### [Task]
After finding the line with "camera: 150 degrees right, 0 degrees up" in the data below, set down exactly each line through the one with "(503, 264) = (188, 318): brown", inclusive, and stop there.

### [The records]
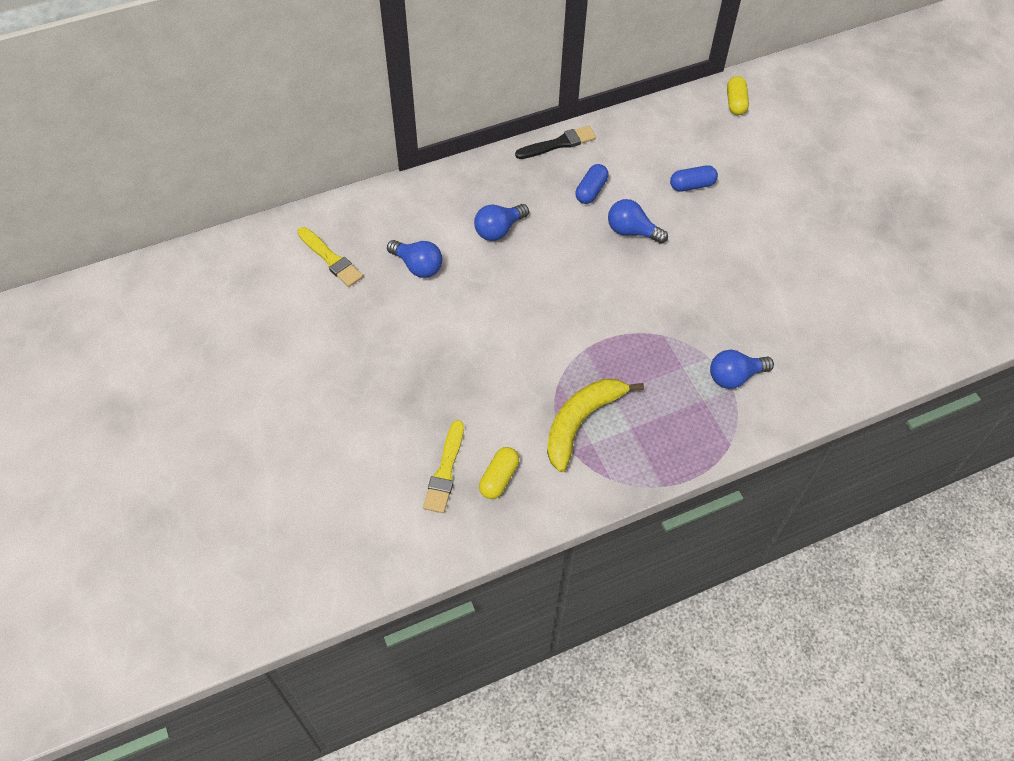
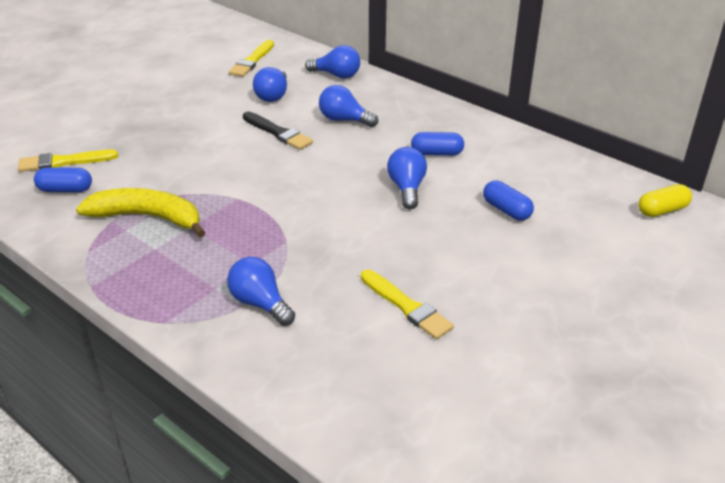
camera: 65 degrees right, 20 degrees down
(409, 204) = (336, 75): none -> blue light bulb
(499, 478) = (65, 189): yellow capsule -> blue capsule
(558, 144) = (477, 122): black brush -> black brush (278, 133)
(776, 291) = (407, 306): none -> yellow brush

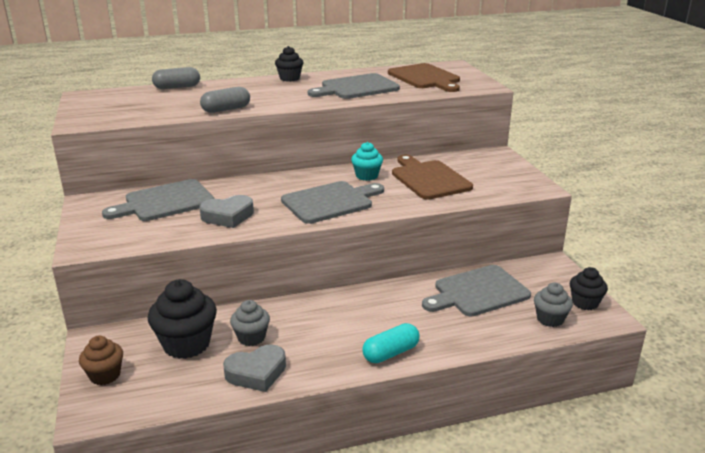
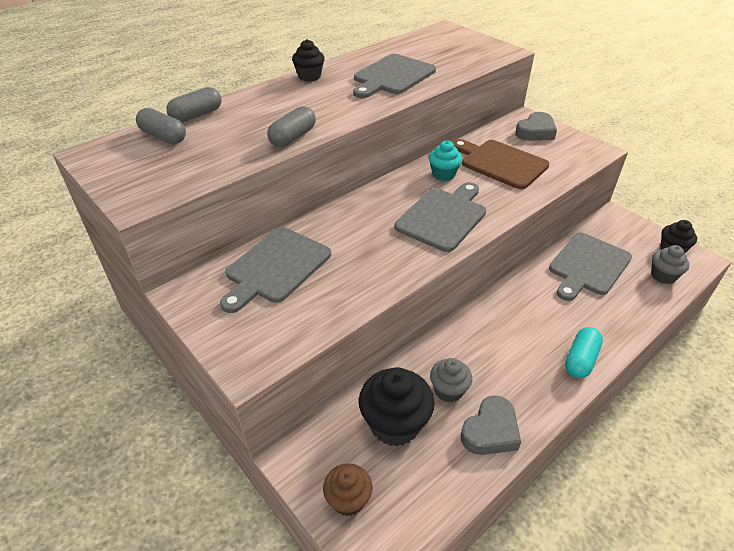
camera: 25 degrees left, 15 degrees up
(139, 95) = (163, 137): none -> grey capsule
(228, 216) = (363, 267): grey heart -> grey heart (535, 132)
(425, 78) = (441, 50): brown cutting board -> none

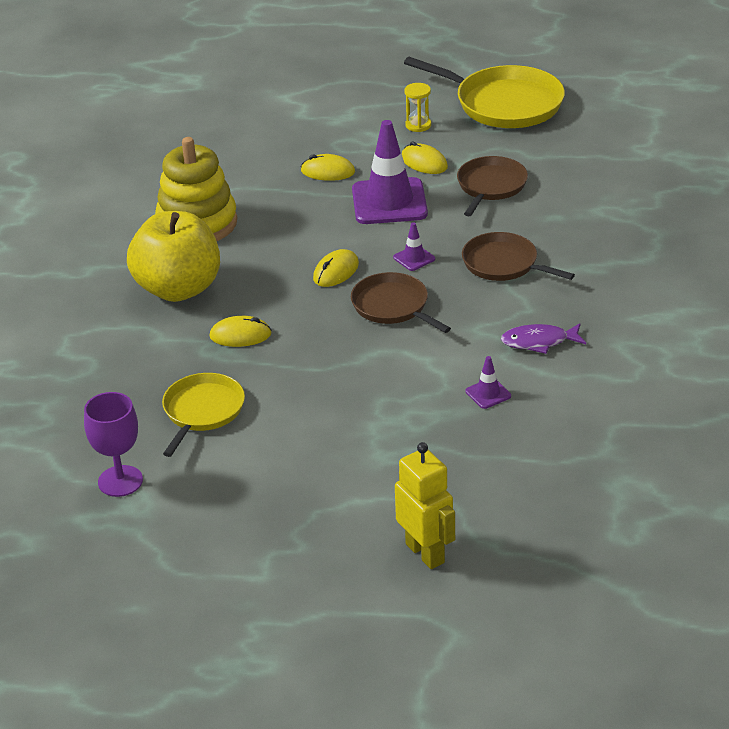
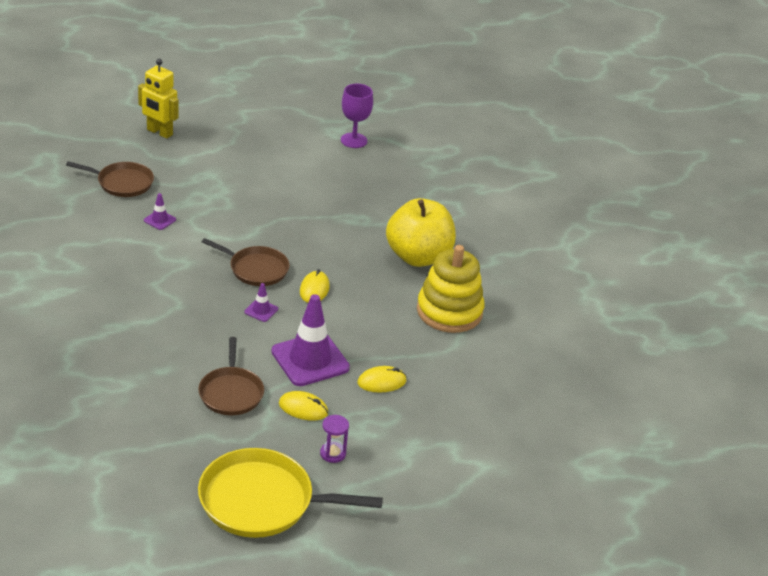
camera: 150 degrees right, 0 degrees up
(202, 411) = (336, 182): yellow pan -> none
(240, 335) = (349, 231): yellow mouse -> none
(418, 125) = (333, 453): yellow hourglass -> purple hourglass
(503, 264) = (188, 318): brown pan -> brown pan (122, 183)
(539, 342) = (137, 260): purple fish -> none

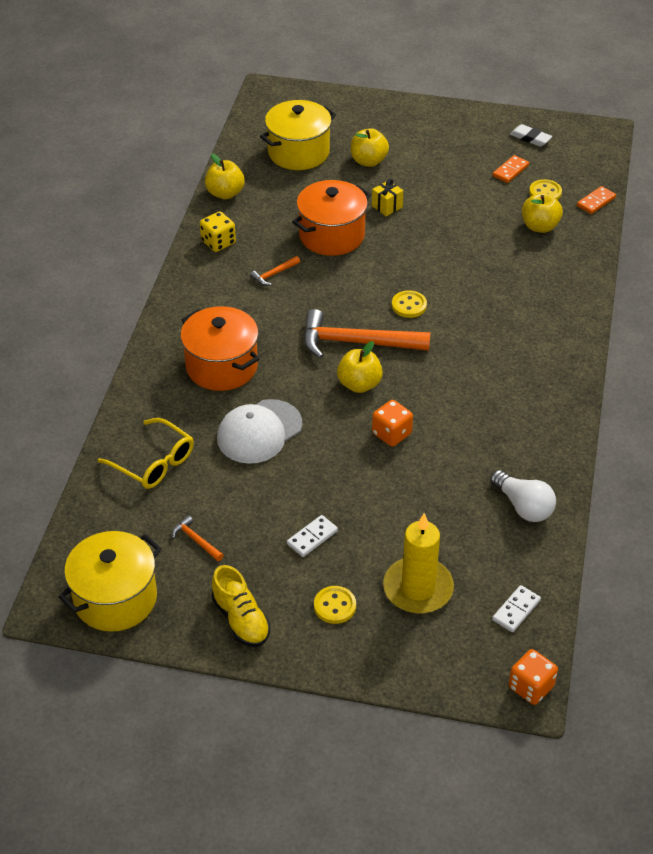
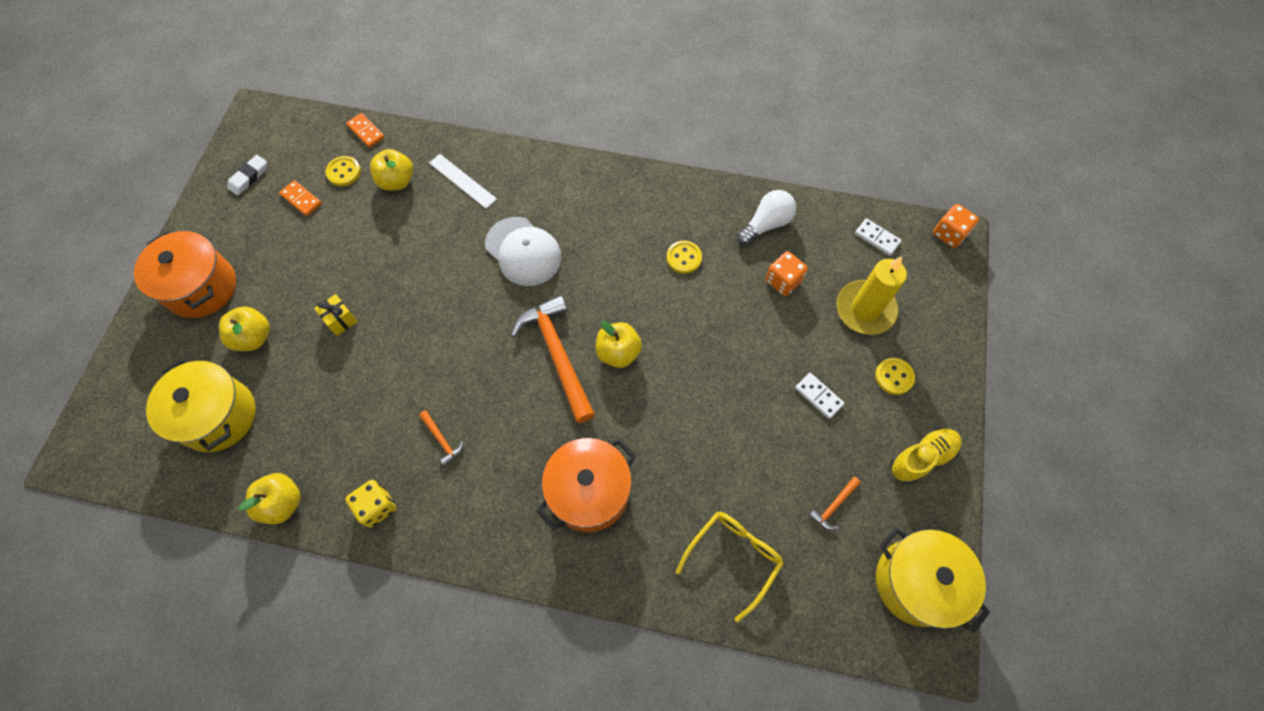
camera: 90 degrees left, 20 degrees up
(259, 432) = (686, 449): white cap -> white cap (523, 251)
(331, 235) = (382, 378): orange pot -> orange pot (201, 287)
(356, 342) = (557, 354): orange hammer -> orange hammer turned 150 degrees clockwise
(391, 434) = (684, 325): orange dice -> orange dice (783, 281)
(409, 305) = (505, 304): yellow button -> yellow button (684, 258)
(547, 269) = (462, 181): none -> white ruler

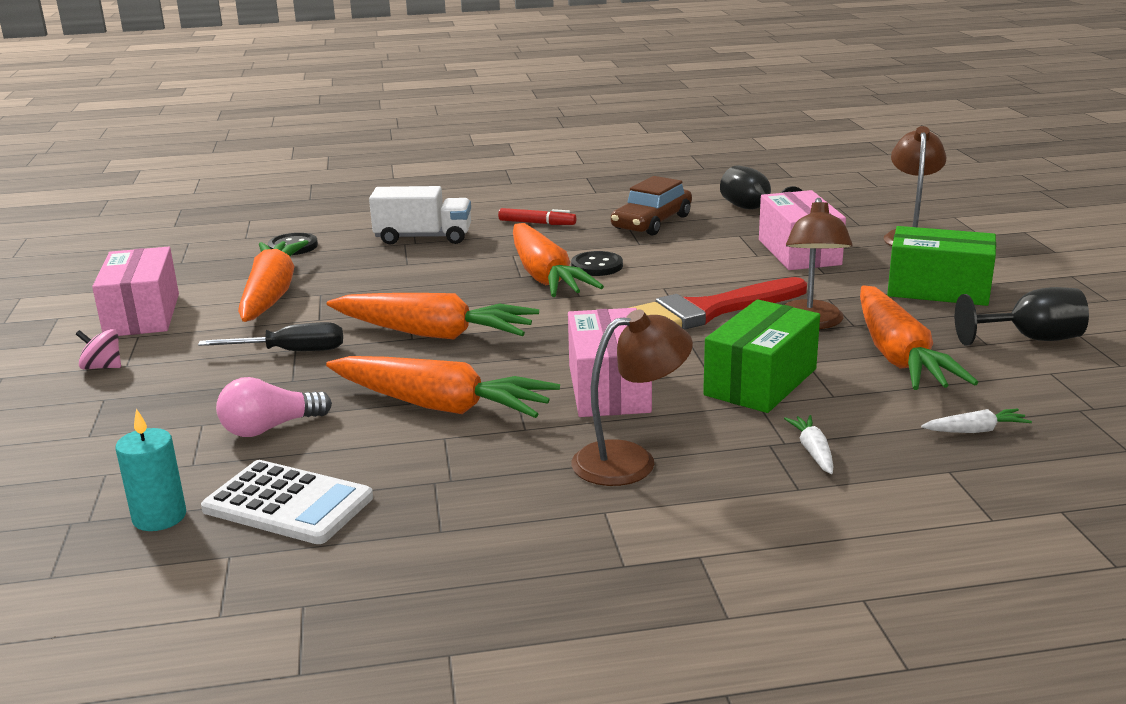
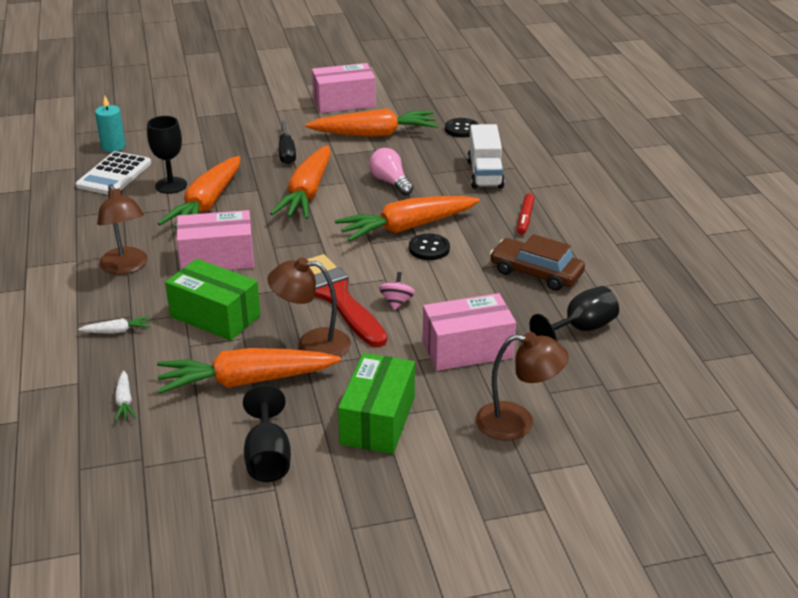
camera: 85 degrees right, 10 degrees up
(102, 367) = (274, 105): pink spinning top -> pink spinning top (397, 302)
(270, 428) = (192, 159): pink light bulb -> pink light bulb (390, 182)
(360, 441) = (171, 185): none -> black goblet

### [Reply]
camera: 150 degrees right, 0 degrees up
(202, 411) = (336, 182): yellow pan -> none
(240, 335) = (349, 231): yellow mouse -> none
(418, 125) = (333, 453): yellow hourglass -> purple hourglass
(503, 264) = (188, 318): brown pan -> brown pan (122, 183)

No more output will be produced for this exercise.